Collection entries:
——————————
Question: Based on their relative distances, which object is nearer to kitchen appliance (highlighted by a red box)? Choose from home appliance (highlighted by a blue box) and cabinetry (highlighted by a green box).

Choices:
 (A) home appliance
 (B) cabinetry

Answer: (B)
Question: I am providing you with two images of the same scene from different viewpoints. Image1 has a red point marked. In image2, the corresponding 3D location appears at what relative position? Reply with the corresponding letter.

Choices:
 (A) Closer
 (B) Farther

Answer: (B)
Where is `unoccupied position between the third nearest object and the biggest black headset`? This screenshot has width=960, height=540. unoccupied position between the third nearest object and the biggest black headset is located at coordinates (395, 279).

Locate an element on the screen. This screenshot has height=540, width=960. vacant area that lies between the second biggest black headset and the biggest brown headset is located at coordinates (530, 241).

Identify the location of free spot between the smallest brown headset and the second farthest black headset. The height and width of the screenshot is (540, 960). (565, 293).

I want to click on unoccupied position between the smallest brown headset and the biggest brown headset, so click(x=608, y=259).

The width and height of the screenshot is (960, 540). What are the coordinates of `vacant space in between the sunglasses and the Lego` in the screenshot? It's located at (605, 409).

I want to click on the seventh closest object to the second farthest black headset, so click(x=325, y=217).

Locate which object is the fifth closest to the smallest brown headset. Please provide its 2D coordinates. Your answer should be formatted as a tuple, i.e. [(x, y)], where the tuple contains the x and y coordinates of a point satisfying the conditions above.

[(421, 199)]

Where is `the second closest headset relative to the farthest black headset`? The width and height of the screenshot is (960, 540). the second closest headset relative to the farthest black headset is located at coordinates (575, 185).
——————————
PROBLEM TO WORK ON: List each line in the entries above that contains the word "relative". Case matters.

WRITTEN RESPONSE:
Question: Based on their relative distances, which object is nearer to kitchen appliance (highlighted by a red box)? Choose from home appliance (highlighted by a blue box) and cabinetry (highlighted by a green box).
Question: I am providing you with two images of the same scene from different viewpoints. Image1 has a red point marked. In image2, the corresponding 3D location appears at what relative position? Reply with the corresponding letter.
Where is `the second closest headset relative to the farthest black headset`? The width and height of the screenshot is (960, 540). the second closest headset relative to the farthest black headset is located at coordinates (575, 185).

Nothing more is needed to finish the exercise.